## Provided data
= = = = = = =

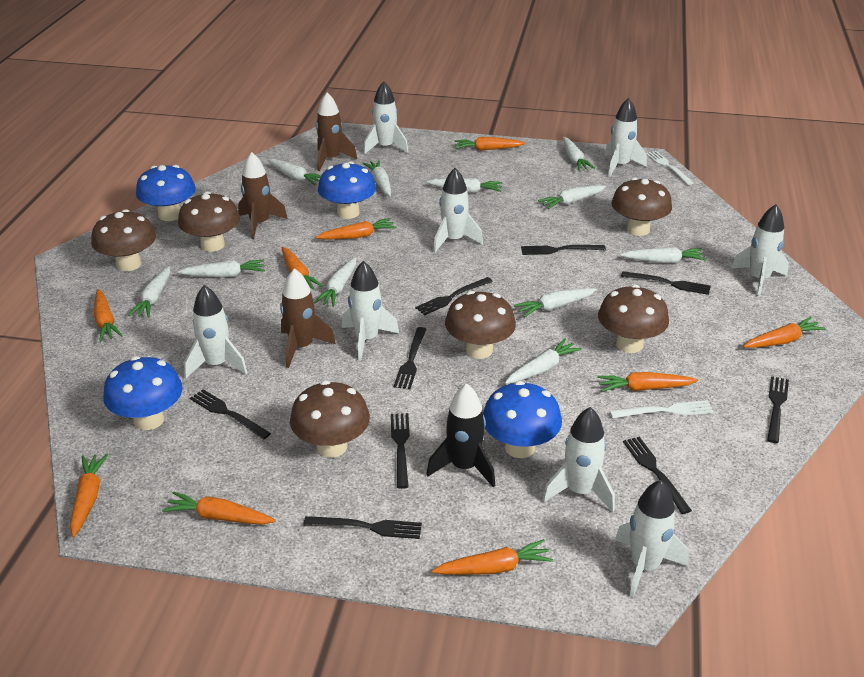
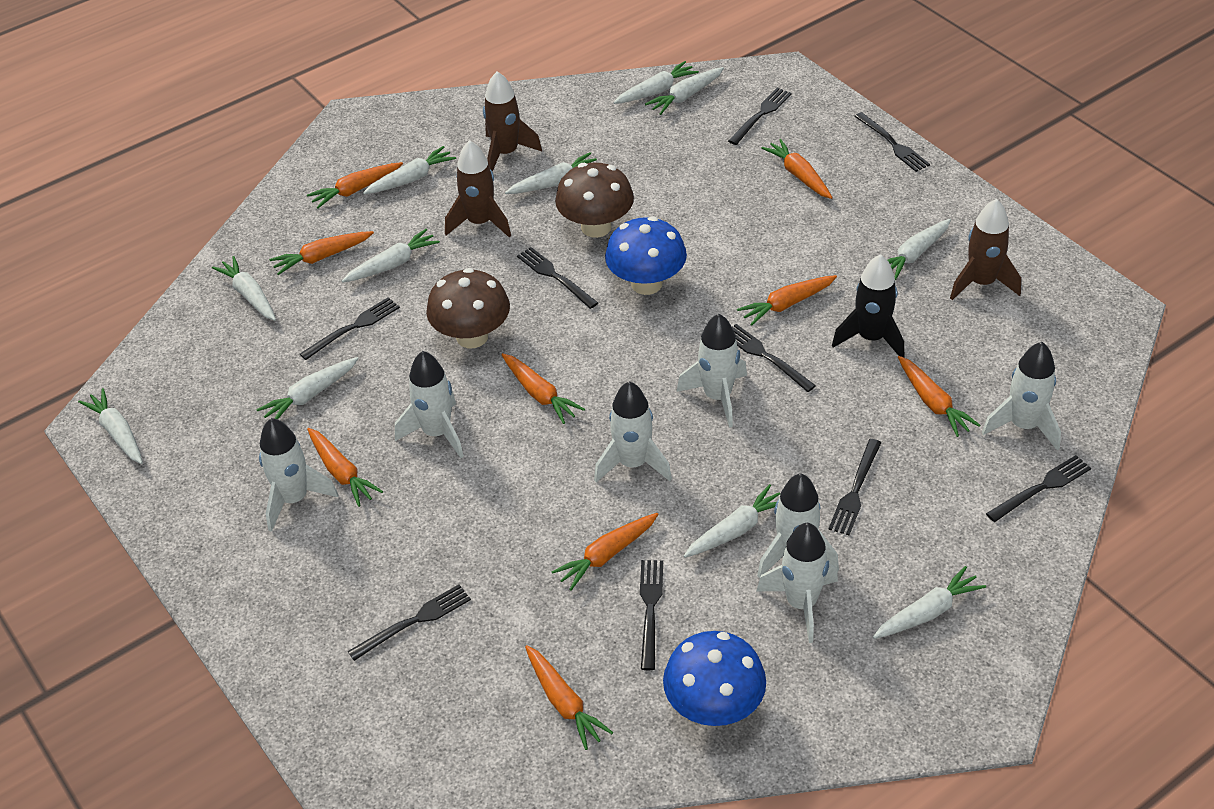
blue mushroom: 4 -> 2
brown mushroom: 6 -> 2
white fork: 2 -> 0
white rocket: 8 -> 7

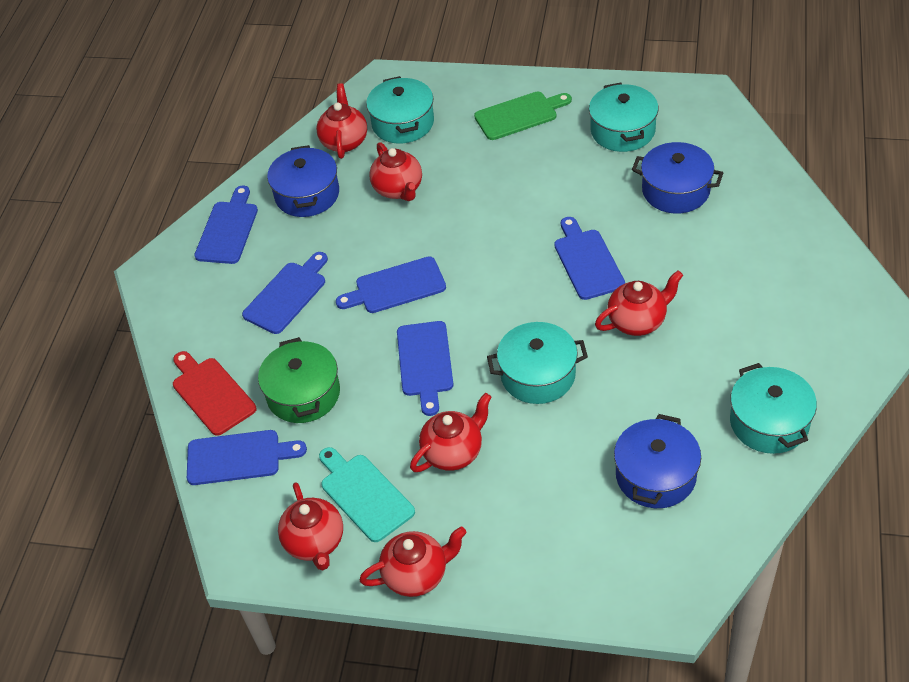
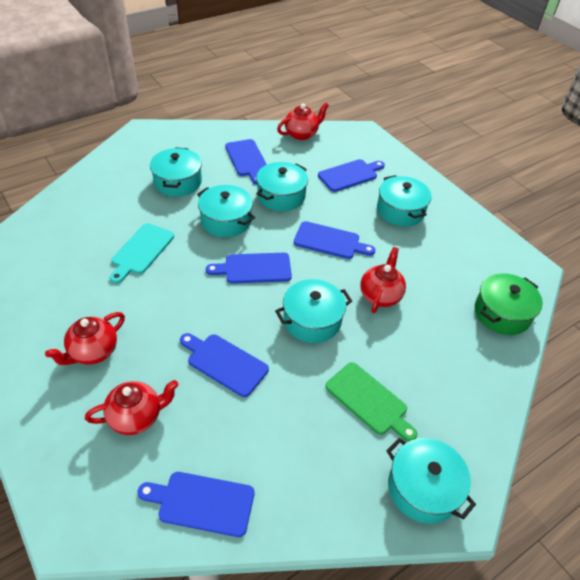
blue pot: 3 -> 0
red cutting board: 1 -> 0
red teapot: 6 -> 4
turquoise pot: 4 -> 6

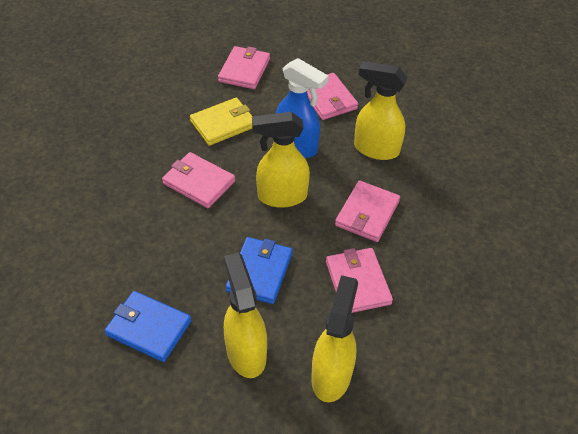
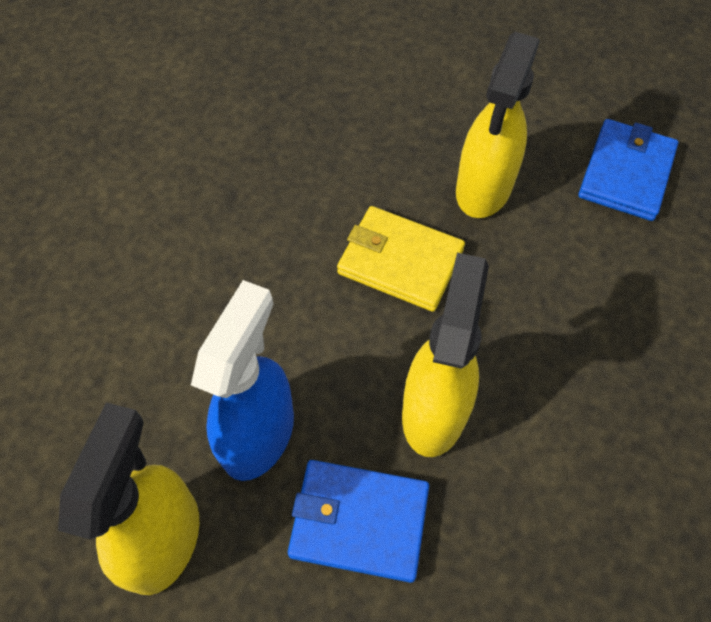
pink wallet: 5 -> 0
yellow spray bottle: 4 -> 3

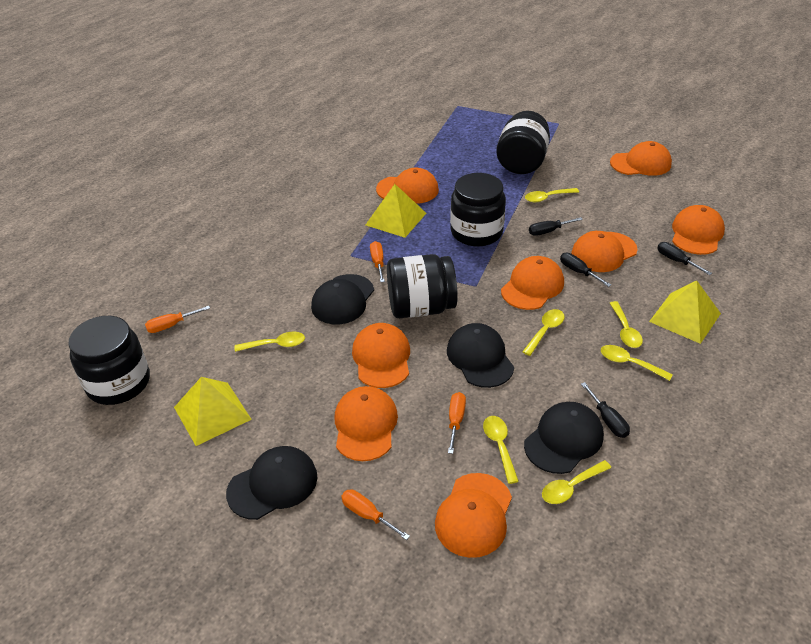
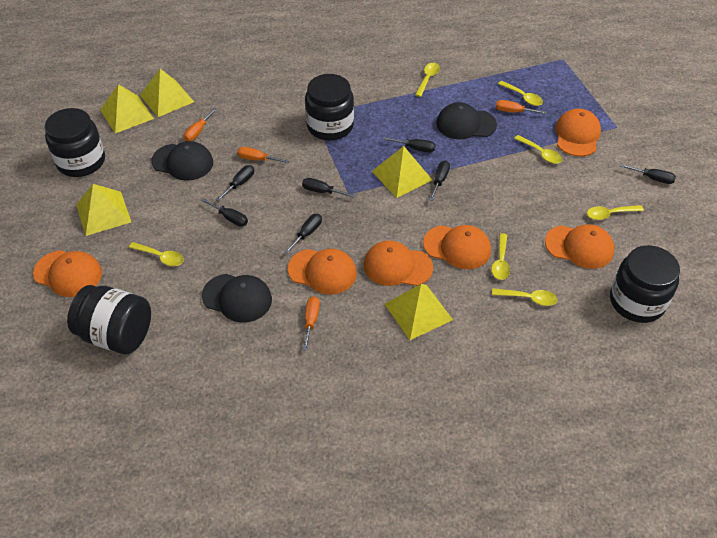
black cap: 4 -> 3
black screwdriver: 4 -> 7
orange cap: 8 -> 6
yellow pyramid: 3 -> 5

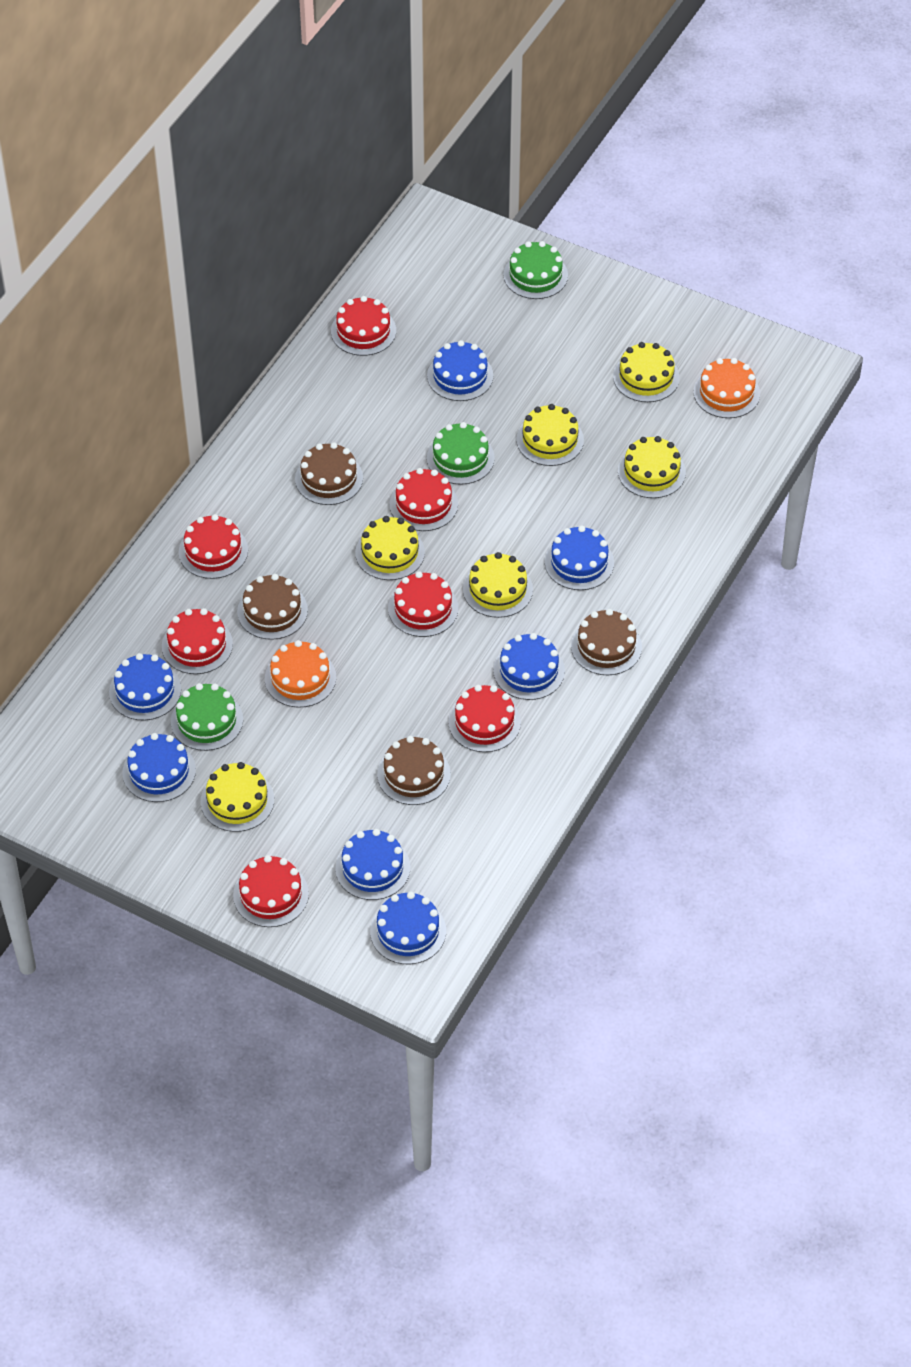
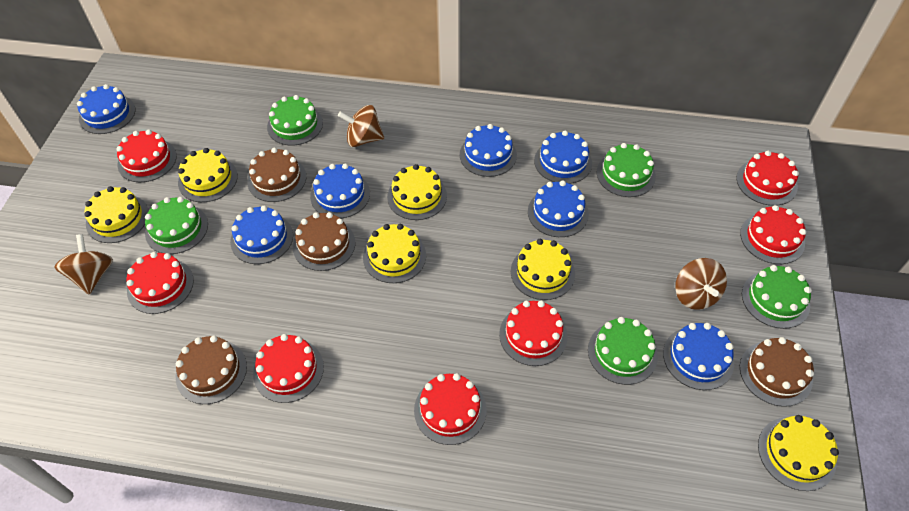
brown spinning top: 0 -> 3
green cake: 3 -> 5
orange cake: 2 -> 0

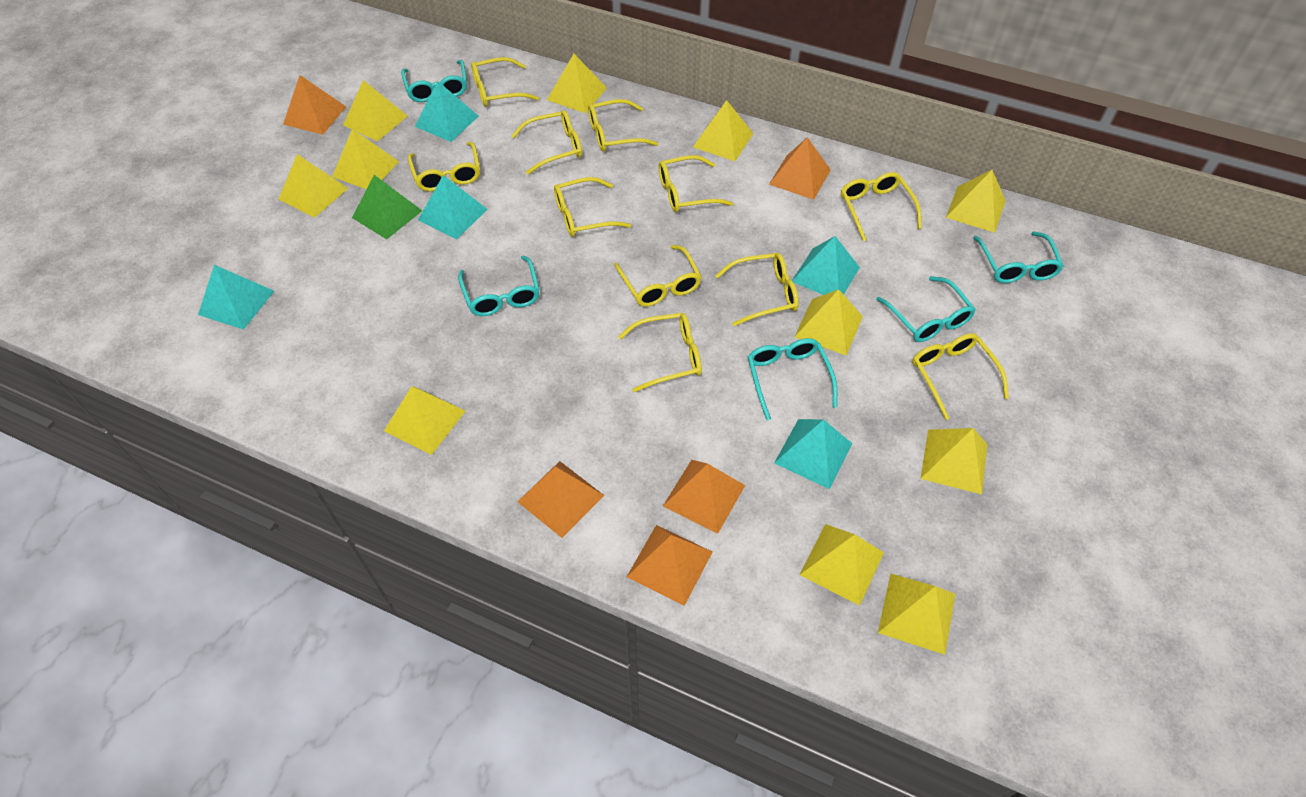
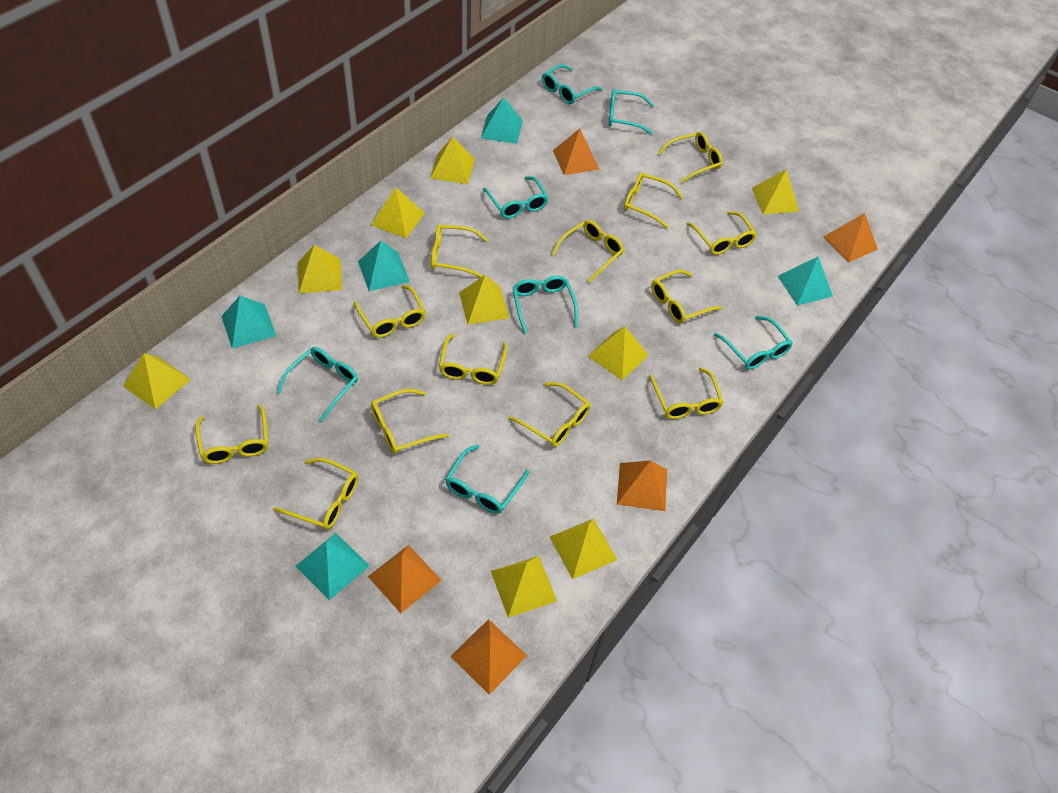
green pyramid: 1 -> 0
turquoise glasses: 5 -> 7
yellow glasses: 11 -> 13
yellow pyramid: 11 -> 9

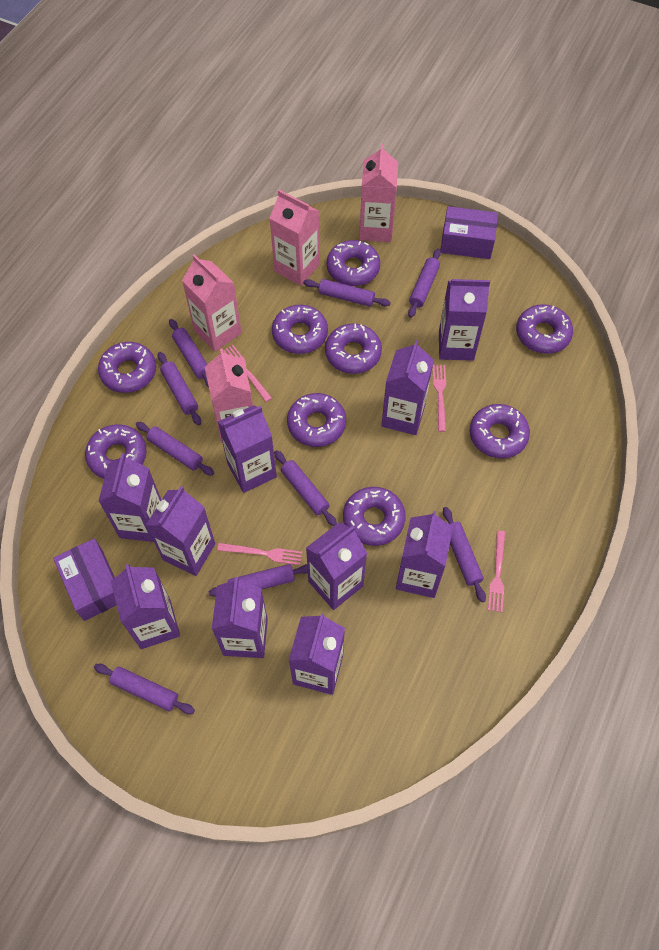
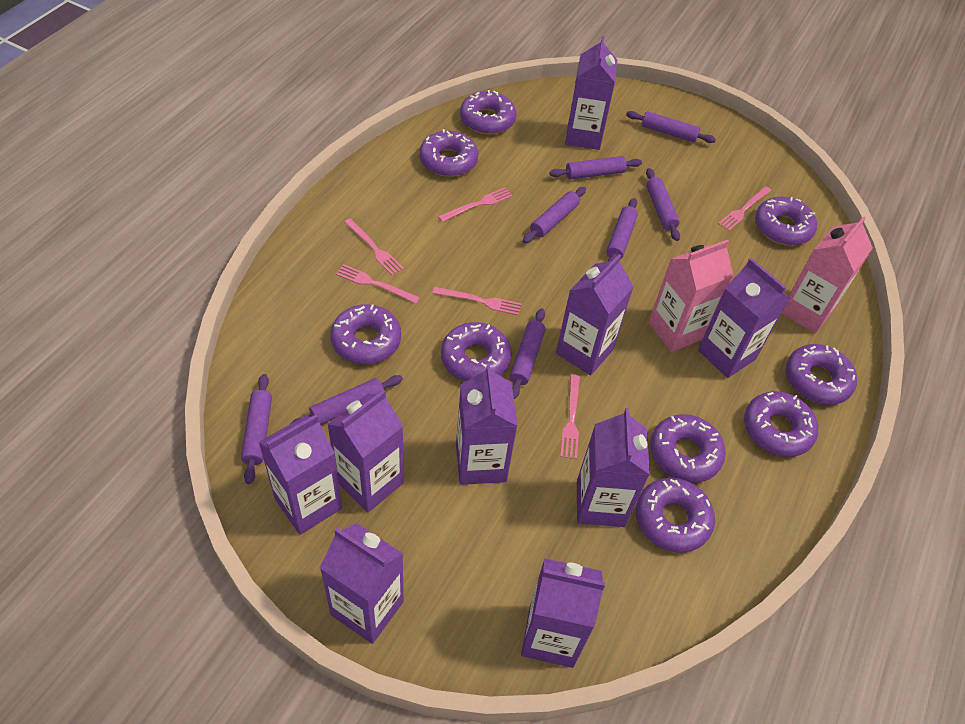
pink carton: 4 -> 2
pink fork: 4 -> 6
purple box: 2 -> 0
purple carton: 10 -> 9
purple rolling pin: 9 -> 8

= = = = = = =

## How to complete this task
Reproduce, with no pictures, the lines from the one containing "brown mushroom: 6 -> 2" to the end of the records above, exactly and inclusively.

## Result of the exercise
brown mushroom: 6 -> 2
white fork: 2 -> 0
white rocket: 8 -> 7

blue pot: 3 -> 0
red cutting board: 1 -> 0
red teapot: 6 -> 4
turquoise pot: 4 -> 6

pink wallet: 5 -> 0
yellow spray bottle: 4 -> 3

black cap: 4 -> 3
black screwdriver: 4 -> 7
orange cap: 8 -> 6
yellow pyramid: 3 -> 5

brown spinning top: 0 -> 3
green cake: 3 -> 5
orange cake: 2 -> 0

green pyramid: 1 -> 0
turquoise glasses: 5 -> 7
yellow glasses: 11 -> 13
yellow pyramid: 11 -> 9

pink carton: 4 -> 2
pink fork: 4 -> 6
purple box: 2 -> 0
purple carton: 10 -> 9
purple rolling pin: 9 -> 8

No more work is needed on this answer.